(Information shown)

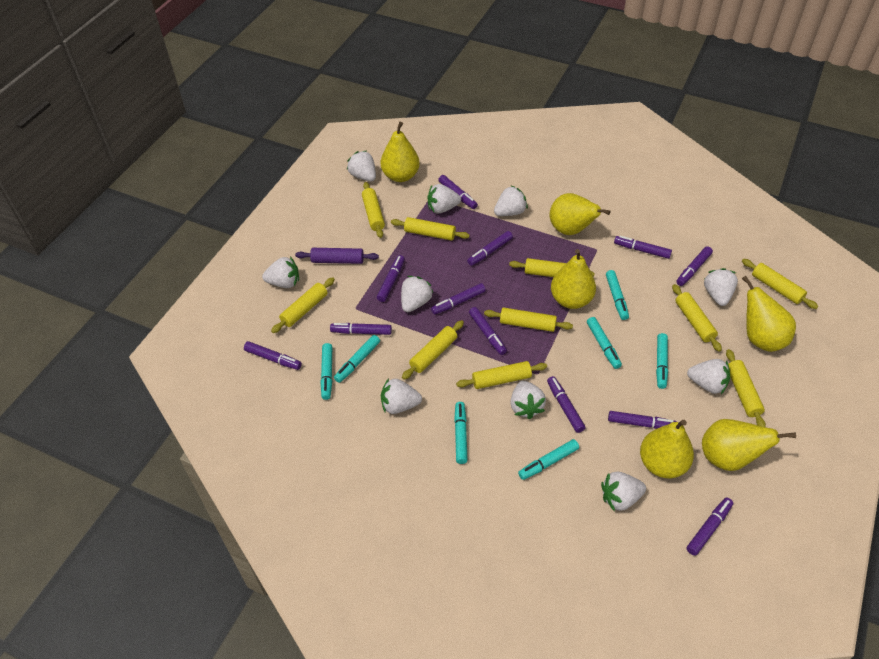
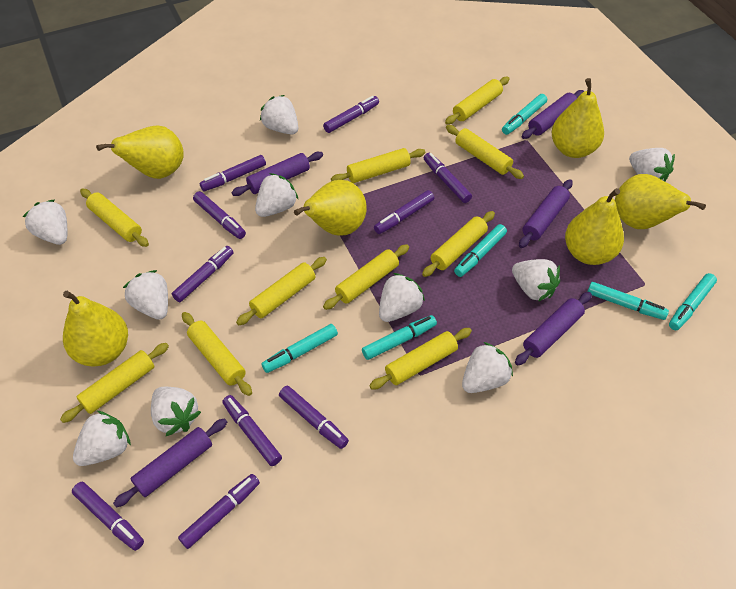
purple marker: 12 -> 10
purple rolling pin: 1 -> 5
turquoise marker: 7 -> 6

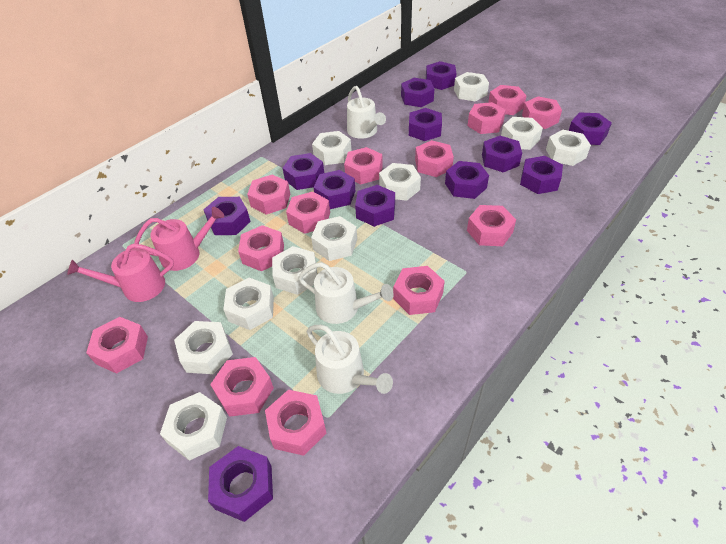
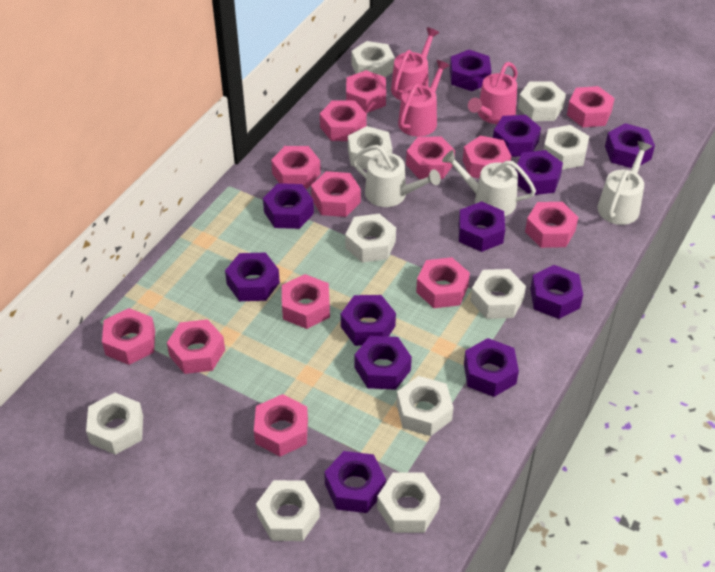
pink watering can: 2 -> 3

(End Information shown)

> **Activity**
Could you output the listing word for word, omitting every picture?

> **Answer to this exercise**
purple marker: 12 -> 10
purple rolling pin: 1 -> 5
turquoise marker: 7 -> 6

pink watering can: 2 -> 3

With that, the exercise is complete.